▶ _EXERCISE_: Your output should be the line that contains "pos2: [452, 186]" and all lines after it in the records, retyped exactly through the last one.

---------- TASK INPUT

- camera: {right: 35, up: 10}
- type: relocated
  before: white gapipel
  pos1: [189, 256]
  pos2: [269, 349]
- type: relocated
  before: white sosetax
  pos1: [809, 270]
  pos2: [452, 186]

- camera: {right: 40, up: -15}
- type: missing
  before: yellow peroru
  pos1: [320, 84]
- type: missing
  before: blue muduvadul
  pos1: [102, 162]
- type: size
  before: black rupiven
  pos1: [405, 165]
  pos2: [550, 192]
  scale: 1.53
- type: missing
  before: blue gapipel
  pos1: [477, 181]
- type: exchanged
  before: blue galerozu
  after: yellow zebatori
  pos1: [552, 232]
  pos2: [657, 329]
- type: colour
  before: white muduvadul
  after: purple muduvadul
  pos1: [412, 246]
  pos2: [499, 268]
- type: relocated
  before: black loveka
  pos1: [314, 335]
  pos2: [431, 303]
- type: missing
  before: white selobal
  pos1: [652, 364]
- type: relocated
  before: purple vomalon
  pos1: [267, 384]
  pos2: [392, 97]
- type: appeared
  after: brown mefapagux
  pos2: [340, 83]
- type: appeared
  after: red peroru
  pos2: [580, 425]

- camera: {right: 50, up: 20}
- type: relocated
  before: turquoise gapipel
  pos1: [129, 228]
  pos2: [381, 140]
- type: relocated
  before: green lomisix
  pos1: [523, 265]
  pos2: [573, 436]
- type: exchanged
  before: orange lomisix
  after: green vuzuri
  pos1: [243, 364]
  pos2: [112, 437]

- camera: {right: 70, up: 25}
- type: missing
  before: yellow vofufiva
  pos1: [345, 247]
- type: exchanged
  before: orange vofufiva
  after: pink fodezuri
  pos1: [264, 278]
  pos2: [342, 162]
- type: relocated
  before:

--------------------

▶ _RESULT OF THIS TASK_:
  pos2: [452, 186]

- camera: {right: 40, up: -15}
- type: missing
  before: yellow peroru
  pos1: [320, 84]
- type: missing
  before: blue muduvadul
  pos1: [102, 162]
- type: size
  before: black rupiven
  pos1: [405, 165]
  pos2: [550, 192]
  scale: 1.53
- type: missing
  before: blue gapipel
  pos1: [477, 181]
- type: exchanged
  before: blue galerozu
  after: yellow zebatori
  pos1: [552, 232]
  pos2: [657, 329]
- type: colour
  before: white muduvadul
  after: purple muduvadul
  pos1: [412, 246]
  pos2: [499, 268]
- type: relocated
  before: black loveka
  pos1: [314, 335]
  pos2: [431, 303]
- type: missing
  before: white selobal
  pos1: [652, 364]
- type: relocated
  before: purple vomalon
  pos1: [267, 384]
  pos2: [392, 97]
- type: appeared
  after: brown mefapagux
  pos2: [340, 83]
- type: appeared
  after: red peroru
  pos2: [580, 425]

- camera: {right: 50, up: 20}
- type: relocated
  before: turquoise gapipel
  pos1: [129, 228]
  pos2: [381, 140]
- type: relocated
  before: green lomisix
  pos1: [523, 265]
  pos2: [573, 436]
- type: exchanged
  before: orange lomisix
  after: green vuzuri
  pos1: [243, 364]
  pos2: [112, 437]

- camera: {right: 70, up: 25}
- type: missing
  before: yellow vofufiva
  pos1: [345, 247]
- type: exchanged
  before: orange vofufiva
  after: pink fodezuri
  pos1: [264, 278]
  pos2: [342, 162]
- type: relocated
  before:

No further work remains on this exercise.